[Exercise data]:
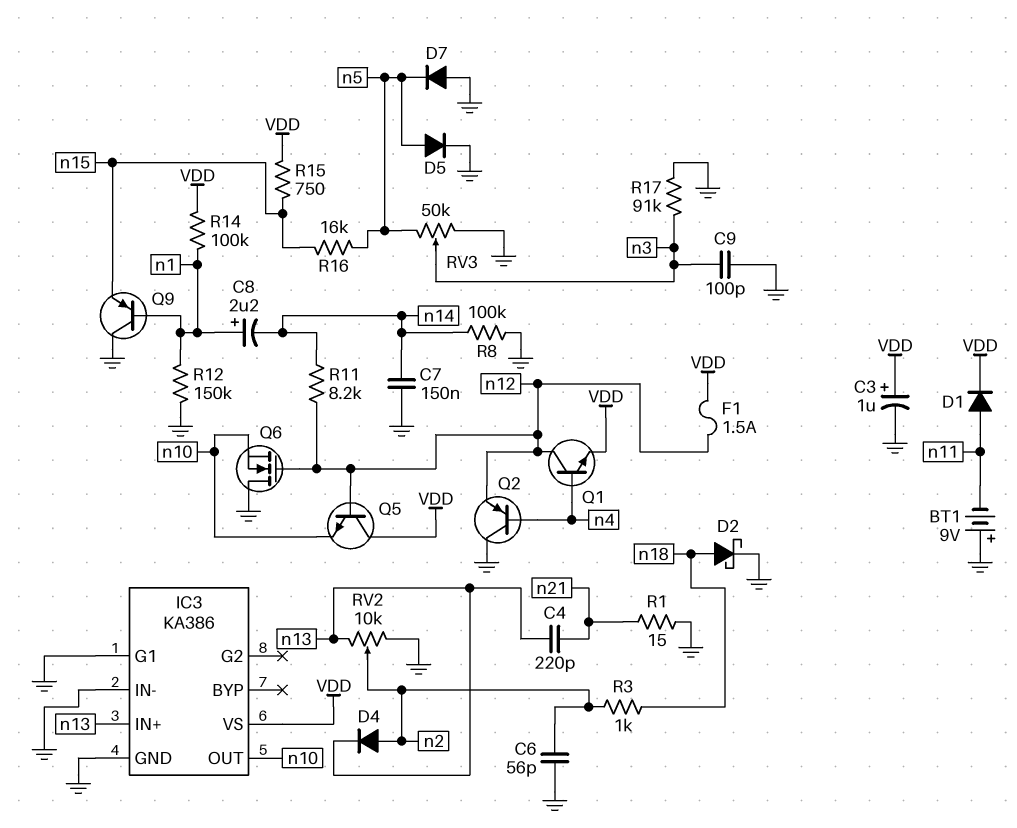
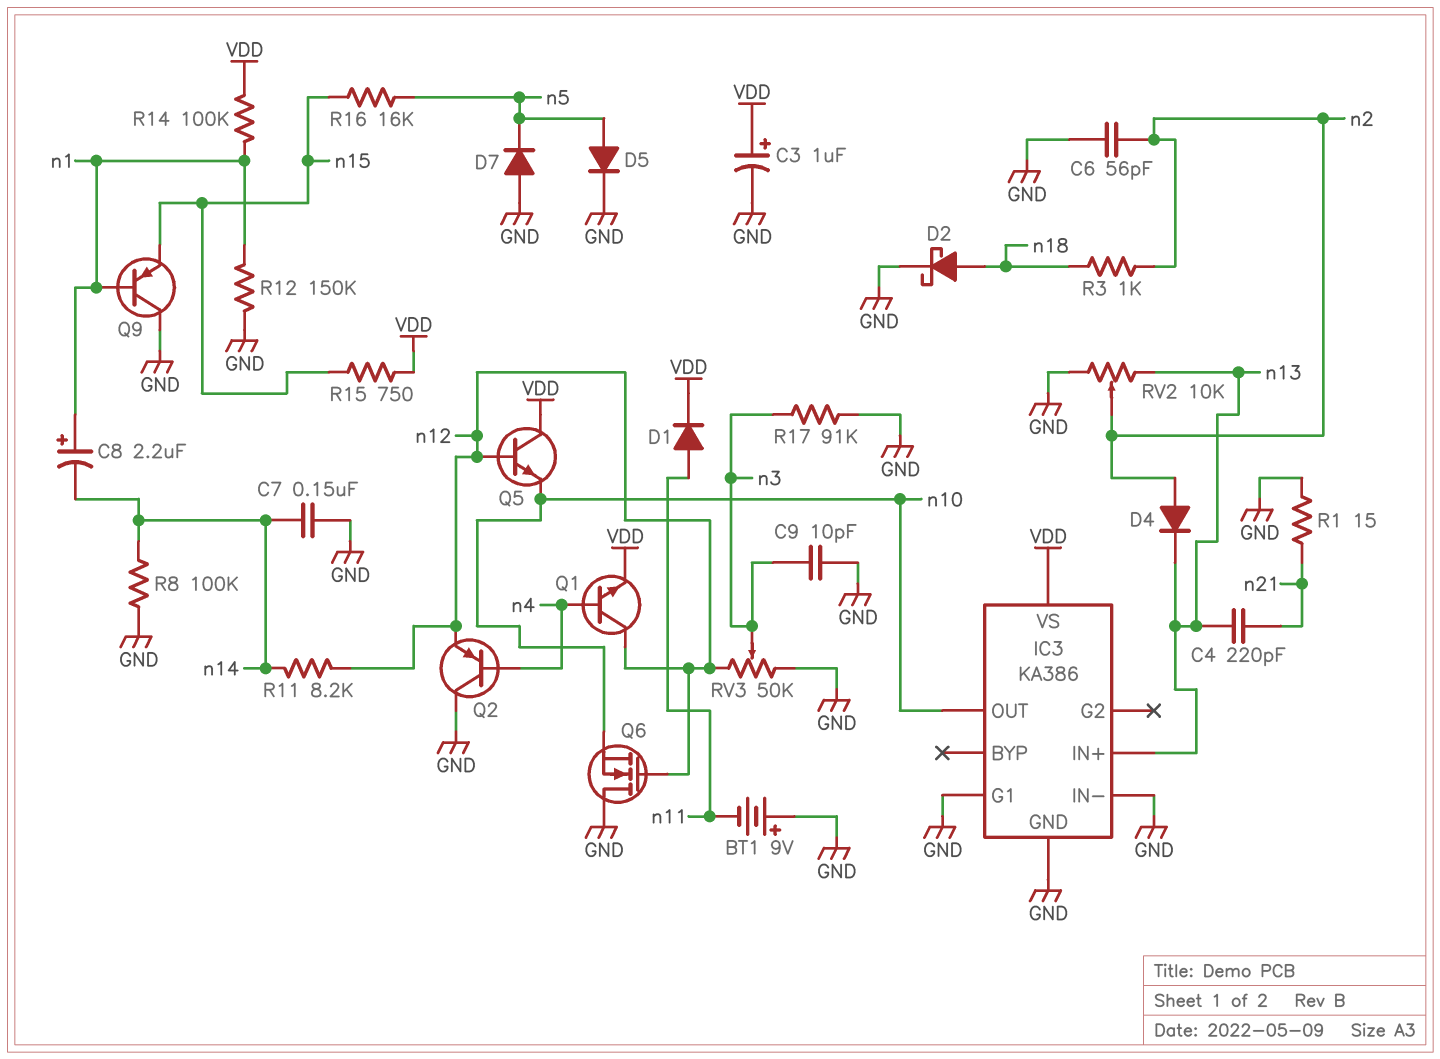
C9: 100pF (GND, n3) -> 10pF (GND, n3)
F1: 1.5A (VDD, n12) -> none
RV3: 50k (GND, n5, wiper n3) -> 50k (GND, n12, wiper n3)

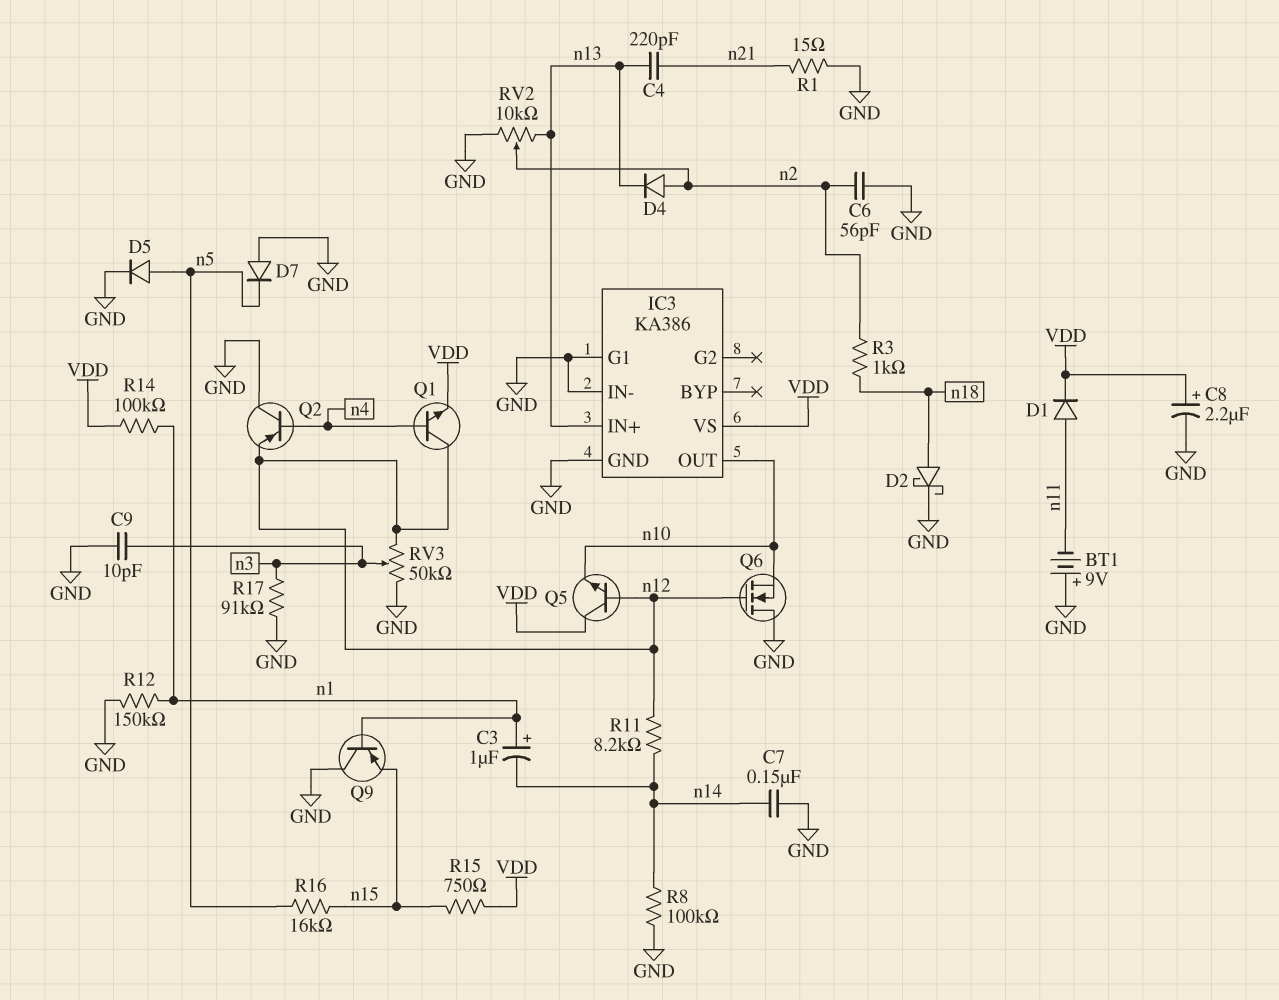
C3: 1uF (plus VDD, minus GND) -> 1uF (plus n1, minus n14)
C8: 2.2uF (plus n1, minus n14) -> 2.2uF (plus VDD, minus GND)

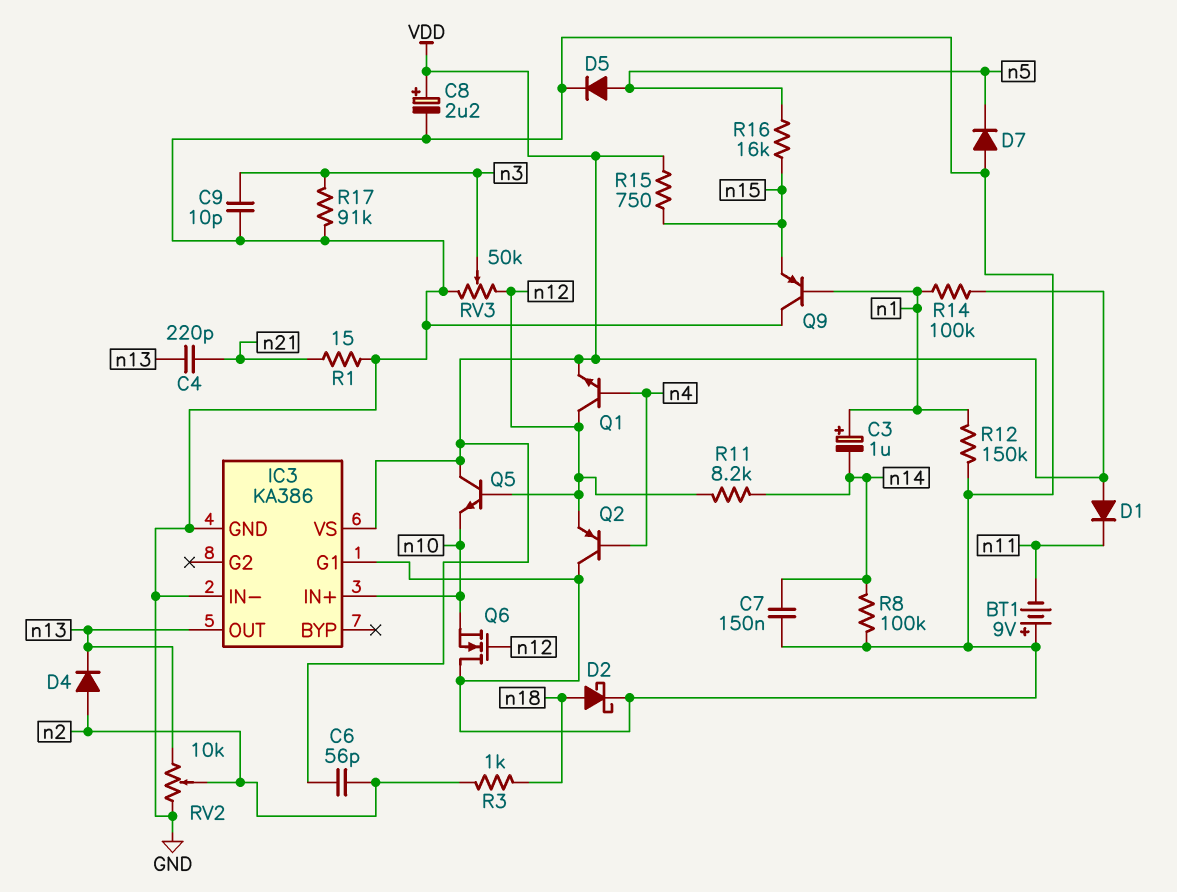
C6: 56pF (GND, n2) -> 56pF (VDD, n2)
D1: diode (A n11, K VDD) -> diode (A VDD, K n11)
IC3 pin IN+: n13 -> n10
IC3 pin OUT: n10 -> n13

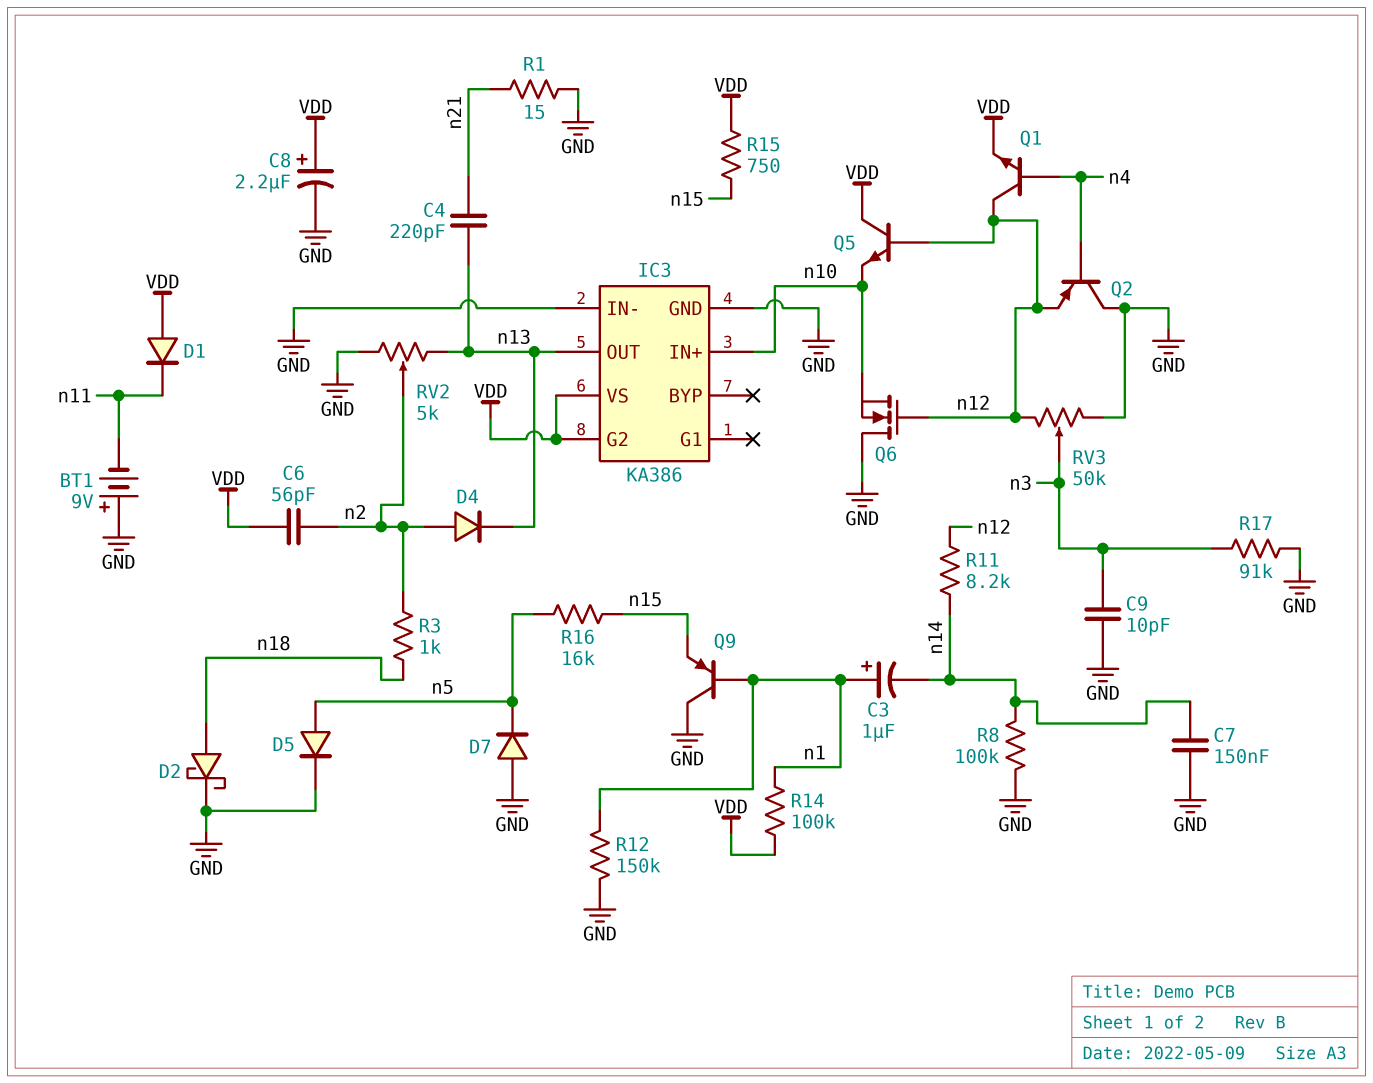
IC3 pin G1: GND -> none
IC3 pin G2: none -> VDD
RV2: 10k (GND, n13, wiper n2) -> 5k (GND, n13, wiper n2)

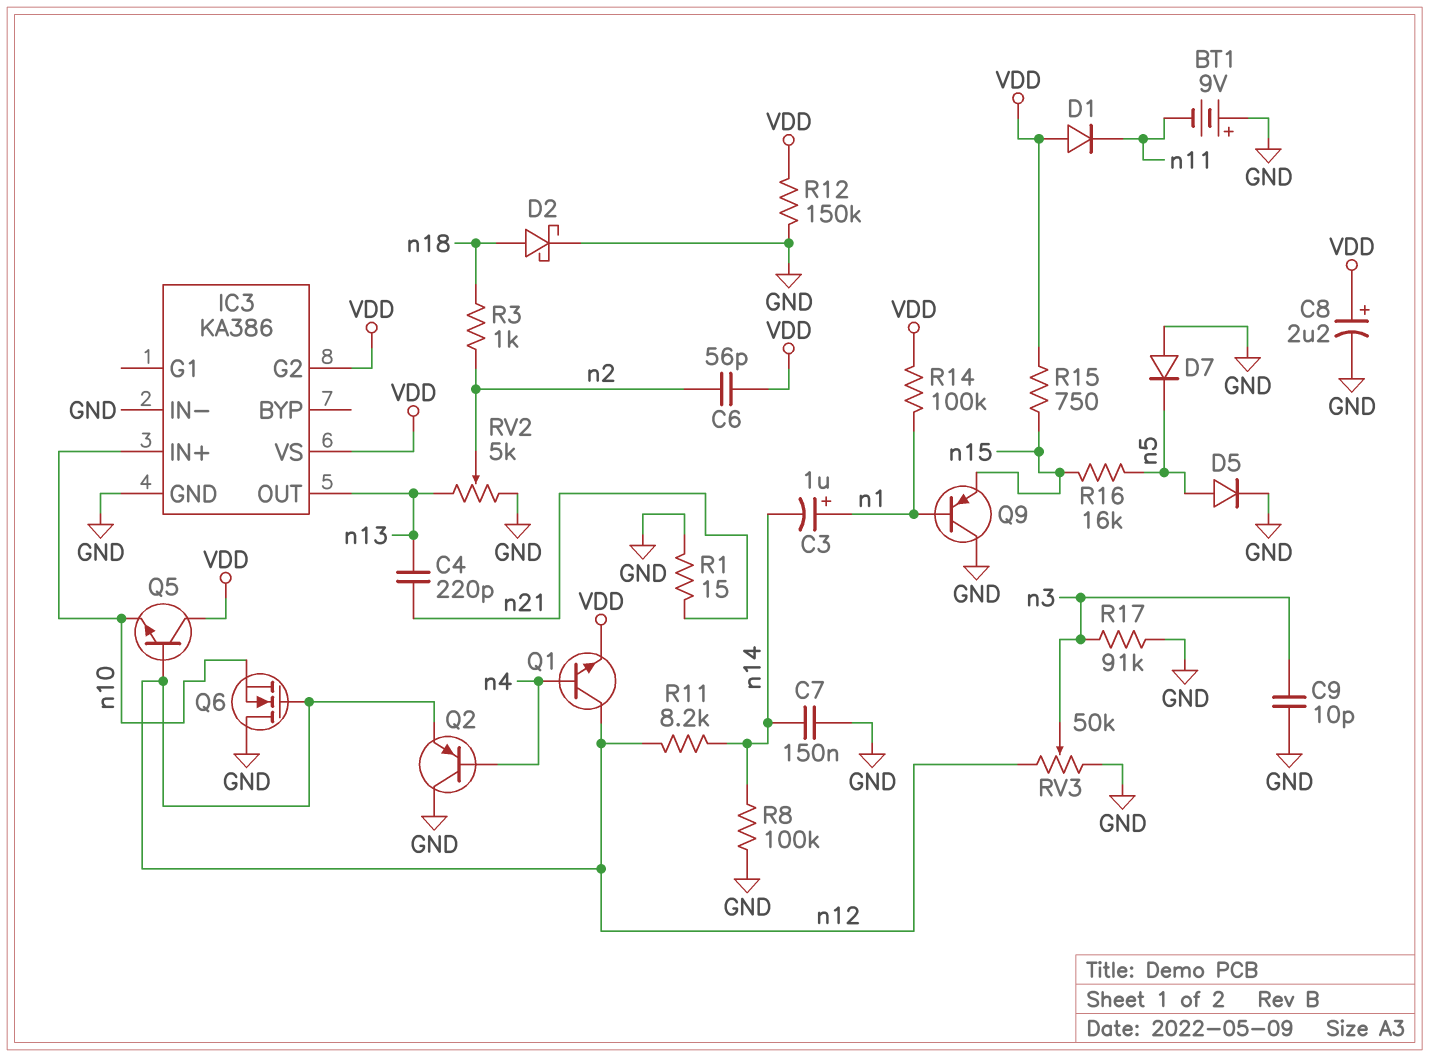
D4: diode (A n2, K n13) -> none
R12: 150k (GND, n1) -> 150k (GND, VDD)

[Problem details]:
The records above must be retyped exactly. Please omit the pictures.

[Result of this exercise]:
C9: 100pF (GND, n3) -> 10pF (GND, n3)
F1: 1.5A (VDD, n12) -> none
RV3: 50k (GND, n5, wiper n3) -> 50k (GND, n12, wiper n3)

C3: 1uF (plus VDD, minus GND) -> 1uF (plus n1, minus n14)
C8: 2.2uF (plus n1, minus n14) -> 2.2uF (plus VDD, minus GND)

C6: 56pF (GND, n2) -> 56pF (VDD, n2)
D1: diode (A n11, K VDD) -> diode (A VDD, K n11)
IC3 pin IN+: n13 -> n10
IC3 pin OUT: n10 -> n13

IC3 pin G1: GND -> none
IC3 pin G2: none -> VDD
RV2: 10k (GND, n13, wiper n2) -> 5k (GND, n13, wiper n2)

D4: diode (A n2, K n13) -> none
R12: 150k (GND, n1) -> 150k (GND, VDD)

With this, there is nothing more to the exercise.